***** MATERIAL TO PROCESS *****

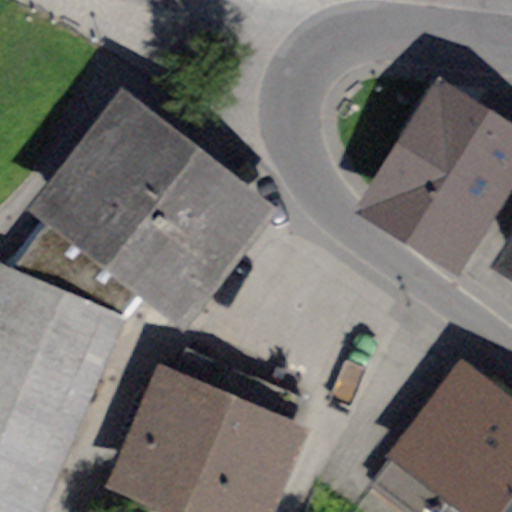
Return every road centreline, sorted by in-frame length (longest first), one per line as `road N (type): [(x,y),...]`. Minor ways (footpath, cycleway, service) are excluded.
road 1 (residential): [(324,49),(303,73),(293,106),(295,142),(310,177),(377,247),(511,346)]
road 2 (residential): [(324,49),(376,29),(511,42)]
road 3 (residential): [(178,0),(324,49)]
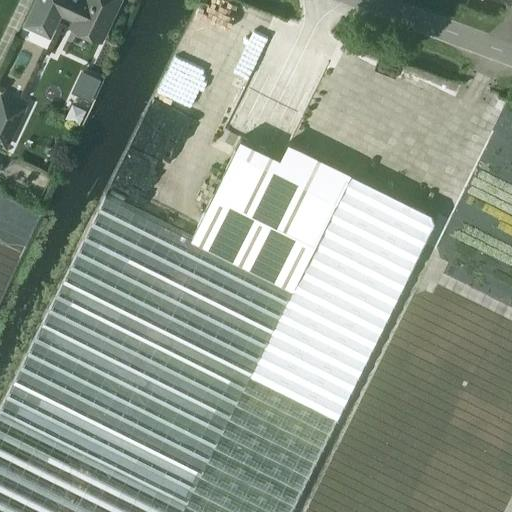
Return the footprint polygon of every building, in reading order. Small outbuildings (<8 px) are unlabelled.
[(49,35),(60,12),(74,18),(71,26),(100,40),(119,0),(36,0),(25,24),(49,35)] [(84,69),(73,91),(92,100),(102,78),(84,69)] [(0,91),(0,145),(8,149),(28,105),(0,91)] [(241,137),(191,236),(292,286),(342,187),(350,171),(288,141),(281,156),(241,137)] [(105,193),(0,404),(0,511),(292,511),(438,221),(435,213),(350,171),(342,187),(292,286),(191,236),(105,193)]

*****

▶ [TO BE DONE] Render the data above as a numbered list, one line per item, leaving out blank lines and the pictures.

▶ [WRITTEN RESPONSE]
1. Return every road centreline, sorted by in-frame length (longest first), one per line as `road N (type): [(x,y),...]`. Minor ways (footpath, cycleway, service) are excluded.
2. road 1 (residential): [(324,49),(303,73),(293,106),(295,142),(310,177),(377,247),(511,346)]
3. road 2 (residential): [(324,49),(376,29),(511,42)]
4. road 3 (residential): [(178,0),(324,49)]
5. Return the footprint polygon of every building, in reading order. Small outbuildings (<8 px) are unlabelled.
6. [(49,35),(60,12),(74,18),(71,26),(100,40),(119,0),(36,0),(25,24),(49,35)] [(84,69),(73,91),(92,100),(102,78),(84,69)] [(0,91),(0,145),(8,149),(28,105),(0,91)] [(241,137),(191,236),(292,286),(342,187),(350,171),(288,141),(281,156),(241,137)] [(105,193),(0,404),(0,511),(292,511),(438,221),(435,213),(350,171),(342,187),(292,286),(191,236),(105,193)]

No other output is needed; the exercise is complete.